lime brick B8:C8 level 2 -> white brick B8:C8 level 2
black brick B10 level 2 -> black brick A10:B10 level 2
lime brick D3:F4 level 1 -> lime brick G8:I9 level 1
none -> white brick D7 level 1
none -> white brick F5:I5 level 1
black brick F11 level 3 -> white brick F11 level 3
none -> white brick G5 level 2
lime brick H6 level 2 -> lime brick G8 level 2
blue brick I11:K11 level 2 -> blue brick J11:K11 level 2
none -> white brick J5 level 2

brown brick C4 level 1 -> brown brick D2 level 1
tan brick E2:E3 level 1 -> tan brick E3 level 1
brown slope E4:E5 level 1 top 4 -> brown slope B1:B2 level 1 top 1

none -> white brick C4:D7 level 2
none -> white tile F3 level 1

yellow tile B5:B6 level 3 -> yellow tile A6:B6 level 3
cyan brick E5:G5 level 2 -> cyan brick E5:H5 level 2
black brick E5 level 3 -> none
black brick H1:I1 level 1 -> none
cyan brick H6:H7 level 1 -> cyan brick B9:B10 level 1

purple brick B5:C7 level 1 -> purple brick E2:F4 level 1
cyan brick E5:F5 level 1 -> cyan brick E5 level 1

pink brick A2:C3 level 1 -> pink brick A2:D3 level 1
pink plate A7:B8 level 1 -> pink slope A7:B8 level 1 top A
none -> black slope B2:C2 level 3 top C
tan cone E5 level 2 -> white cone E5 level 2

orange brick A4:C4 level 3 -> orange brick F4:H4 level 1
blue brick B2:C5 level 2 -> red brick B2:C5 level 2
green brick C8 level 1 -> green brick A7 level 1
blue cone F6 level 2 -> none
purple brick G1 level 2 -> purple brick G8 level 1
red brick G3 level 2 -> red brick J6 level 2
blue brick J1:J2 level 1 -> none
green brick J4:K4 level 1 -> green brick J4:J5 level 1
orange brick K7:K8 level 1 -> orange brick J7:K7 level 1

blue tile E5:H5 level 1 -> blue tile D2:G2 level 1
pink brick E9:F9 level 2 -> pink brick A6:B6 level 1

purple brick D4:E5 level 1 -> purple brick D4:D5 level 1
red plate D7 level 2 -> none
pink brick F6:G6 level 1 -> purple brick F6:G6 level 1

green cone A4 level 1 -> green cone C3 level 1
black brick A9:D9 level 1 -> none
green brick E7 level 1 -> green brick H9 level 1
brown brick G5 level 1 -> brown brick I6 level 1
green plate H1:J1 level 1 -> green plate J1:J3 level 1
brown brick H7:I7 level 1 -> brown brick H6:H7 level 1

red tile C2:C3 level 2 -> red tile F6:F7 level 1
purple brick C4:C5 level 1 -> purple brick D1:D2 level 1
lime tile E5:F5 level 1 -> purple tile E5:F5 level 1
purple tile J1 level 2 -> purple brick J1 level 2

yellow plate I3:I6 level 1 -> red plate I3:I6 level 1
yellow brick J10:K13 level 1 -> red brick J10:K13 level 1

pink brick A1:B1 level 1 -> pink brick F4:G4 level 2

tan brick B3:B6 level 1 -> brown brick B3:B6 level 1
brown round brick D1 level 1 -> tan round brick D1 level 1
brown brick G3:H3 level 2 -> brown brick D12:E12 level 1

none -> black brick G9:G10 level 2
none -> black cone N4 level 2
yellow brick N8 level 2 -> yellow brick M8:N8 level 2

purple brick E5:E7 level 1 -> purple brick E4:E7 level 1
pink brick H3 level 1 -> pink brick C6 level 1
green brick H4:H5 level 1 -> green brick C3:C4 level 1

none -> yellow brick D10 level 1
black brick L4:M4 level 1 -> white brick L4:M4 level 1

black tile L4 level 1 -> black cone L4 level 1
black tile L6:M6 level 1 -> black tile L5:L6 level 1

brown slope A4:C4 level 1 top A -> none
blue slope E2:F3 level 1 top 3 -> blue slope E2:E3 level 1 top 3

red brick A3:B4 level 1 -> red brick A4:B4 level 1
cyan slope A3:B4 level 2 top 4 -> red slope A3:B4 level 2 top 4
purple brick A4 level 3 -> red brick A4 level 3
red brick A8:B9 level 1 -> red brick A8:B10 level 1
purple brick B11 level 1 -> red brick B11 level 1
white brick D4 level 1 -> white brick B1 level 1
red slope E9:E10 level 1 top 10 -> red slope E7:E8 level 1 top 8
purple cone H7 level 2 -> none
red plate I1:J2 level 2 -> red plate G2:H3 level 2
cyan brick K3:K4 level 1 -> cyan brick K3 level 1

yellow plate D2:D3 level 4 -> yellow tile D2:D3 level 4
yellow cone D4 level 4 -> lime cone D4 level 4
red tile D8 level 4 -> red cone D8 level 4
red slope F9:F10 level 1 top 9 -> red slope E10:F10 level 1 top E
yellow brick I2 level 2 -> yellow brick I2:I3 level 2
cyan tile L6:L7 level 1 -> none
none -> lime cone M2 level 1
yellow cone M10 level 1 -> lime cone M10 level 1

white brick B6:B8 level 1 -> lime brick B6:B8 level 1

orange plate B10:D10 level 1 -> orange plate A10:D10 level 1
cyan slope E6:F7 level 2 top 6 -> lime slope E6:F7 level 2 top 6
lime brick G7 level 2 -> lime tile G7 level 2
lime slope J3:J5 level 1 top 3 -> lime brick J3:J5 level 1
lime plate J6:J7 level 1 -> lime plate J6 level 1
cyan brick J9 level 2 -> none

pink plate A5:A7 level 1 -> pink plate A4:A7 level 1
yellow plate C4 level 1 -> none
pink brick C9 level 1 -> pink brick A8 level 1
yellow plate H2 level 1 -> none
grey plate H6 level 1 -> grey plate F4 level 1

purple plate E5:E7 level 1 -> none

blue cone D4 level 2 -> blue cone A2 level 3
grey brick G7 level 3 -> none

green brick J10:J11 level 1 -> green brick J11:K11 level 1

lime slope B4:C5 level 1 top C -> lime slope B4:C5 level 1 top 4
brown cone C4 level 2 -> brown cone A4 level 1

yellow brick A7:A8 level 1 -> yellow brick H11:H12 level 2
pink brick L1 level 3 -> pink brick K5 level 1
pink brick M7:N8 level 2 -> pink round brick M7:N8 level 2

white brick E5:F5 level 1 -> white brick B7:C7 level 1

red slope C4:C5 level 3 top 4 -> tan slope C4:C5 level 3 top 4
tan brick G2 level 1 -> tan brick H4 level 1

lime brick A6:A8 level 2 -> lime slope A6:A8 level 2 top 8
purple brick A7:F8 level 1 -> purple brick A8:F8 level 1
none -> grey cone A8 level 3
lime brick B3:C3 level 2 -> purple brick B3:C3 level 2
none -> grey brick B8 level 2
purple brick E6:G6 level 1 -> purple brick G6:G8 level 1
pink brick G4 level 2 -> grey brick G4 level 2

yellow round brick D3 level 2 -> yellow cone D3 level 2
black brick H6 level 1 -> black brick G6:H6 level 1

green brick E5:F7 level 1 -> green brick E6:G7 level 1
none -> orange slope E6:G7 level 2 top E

○ ○ ○ ○ ○

The answer should consist of the lines from the first line of the entries through the line with "none -> white brick F5:I5 level 1", copied exactly.

lime brick B8:C8 level 2 -> white brick B8:C8 level 2
black brick B10 level 2 -> black brick A10:B10 level 2
lime brick D3:F4 level 1 -> lime brick G8:I9 level 1
none -> white brick D7 level 1
none -> white brick F5:I5 level 1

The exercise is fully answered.